◆ **TRY IT**: Exactly the lines starting at the line containing "wall: (280, 413) -> (653, 425), moved" and ending at the line containing "bookcase: (658, 141) -> (375, 71), moved" are to be written out from the listing below, both included.

◆ **MATERIAL FOR THE TASK**:

######

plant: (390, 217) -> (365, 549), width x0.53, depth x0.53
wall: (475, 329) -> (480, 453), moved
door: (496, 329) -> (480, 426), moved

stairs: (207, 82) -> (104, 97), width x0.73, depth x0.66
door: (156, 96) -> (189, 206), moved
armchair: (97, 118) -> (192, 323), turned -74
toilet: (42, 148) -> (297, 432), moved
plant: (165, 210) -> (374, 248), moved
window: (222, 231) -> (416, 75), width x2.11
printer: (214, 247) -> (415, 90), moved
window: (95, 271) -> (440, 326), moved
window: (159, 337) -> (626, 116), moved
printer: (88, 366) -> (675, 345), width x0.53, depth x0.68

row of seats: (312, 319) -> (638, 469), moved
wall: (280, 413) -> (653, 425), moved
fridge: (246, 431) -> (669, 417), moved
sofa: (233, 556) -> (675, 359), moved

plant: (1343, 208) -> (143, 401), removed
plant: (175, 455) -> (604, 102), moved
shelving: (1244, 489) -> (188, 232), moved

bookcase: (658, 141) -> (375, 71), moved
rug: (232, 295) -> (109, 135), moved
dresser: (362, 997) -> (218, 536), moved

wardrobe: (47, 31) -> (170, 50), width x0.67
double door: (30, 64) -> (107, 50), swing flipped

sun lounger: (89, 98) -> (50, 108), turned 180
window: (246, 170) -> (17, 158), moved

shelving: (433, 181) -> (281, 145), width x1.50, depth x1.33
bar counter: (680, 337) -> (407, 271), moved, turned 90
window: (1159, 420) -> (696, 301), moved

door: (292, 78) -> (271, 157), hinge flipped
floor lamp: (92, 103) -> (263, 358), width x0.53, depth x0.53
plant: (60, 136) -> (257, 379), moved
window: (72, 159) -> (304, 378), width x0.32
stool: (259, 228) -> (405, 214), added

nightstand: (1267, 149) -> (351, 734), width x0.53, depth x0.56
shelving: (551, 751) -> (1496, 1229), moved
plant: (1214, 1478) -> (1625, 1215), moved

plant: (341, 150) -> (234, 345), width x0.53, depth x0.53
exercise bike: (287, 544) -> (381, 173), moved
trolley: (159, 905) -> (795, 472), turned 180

######

◆ **OUTPUT FOR THIS EXERCISE**:
wall: (280, 413) -> (653, 425), moved
fridge: (246, 431) -> (669, 417), moved
sofa: (233, 556) -> (675, 359), moved

plant: (1343, 208) -> (143, 401), removed
plant: (175, 455) -> (604, 102), moved
shelving: (1244, 489) -> (188, 232), moved

bookcase: (658, 141) -> (375, 71), moved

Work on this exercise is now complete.